[Data shown]
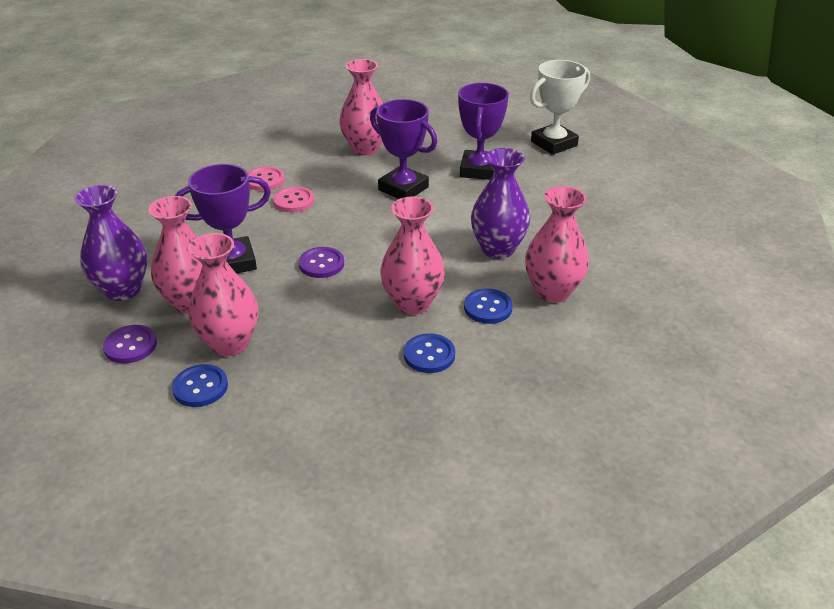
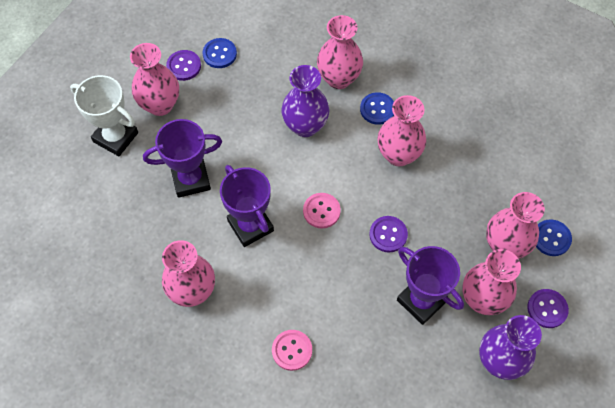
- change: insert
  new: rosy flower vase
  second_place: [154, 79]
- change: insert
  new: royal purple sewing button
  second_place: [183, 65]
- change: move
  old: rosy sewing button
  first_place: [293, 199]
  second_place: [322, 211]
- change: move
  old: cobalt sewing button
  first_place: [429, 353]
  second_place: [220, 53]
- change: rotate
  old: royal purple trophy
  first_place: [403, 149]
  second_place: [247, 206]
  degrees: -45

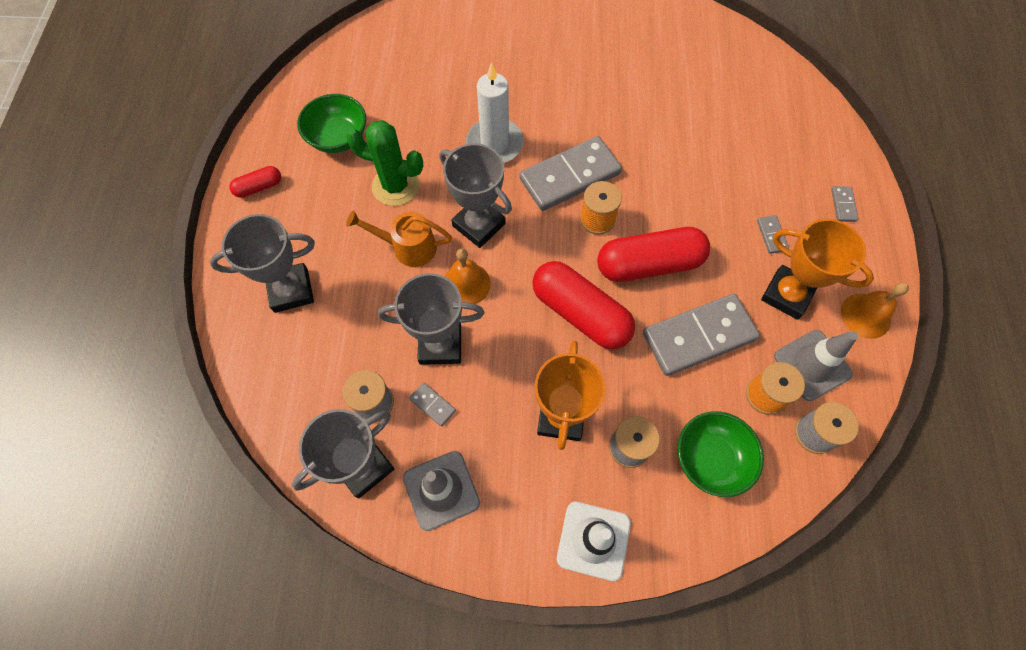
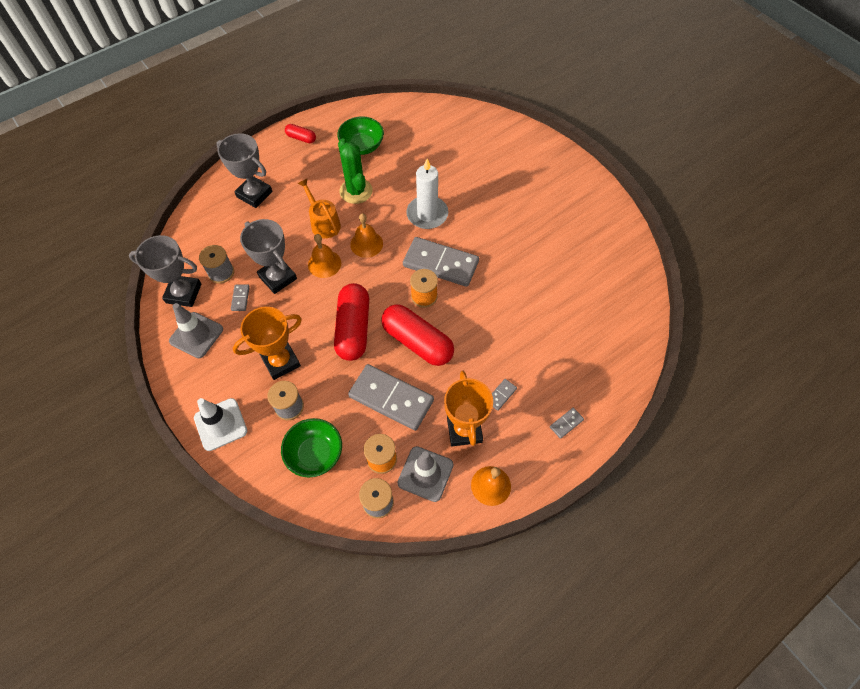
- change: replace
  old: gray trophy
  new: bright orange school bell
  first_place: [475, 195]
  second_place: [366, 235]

[Assignment] The line containing "second_place: [154, 79]" and each line after it through the end of the listing above are to be written out exactly, without the pictures.

[Reply]
  second_place: [154, 79]
- change: insert
  new: royal purple sewing button
  second_place: [183, 65]
- change: move
  old: rosy sewing button
  first_place: [293, 199]
  second_place: [322, 211]
- change: move
  old: cobalt sewing button
  first_place: [429, 353]
  second_place: [220, 53]
- change: rotate
  old: royal purple trophy
  first_place: [403, 149]
  second_place: [247, 206]
  degrees: -45

- change: replace
  old: gray trophy
  new: bright orange school bell
  first_place: [475, 195]
  second_place: [366, 235]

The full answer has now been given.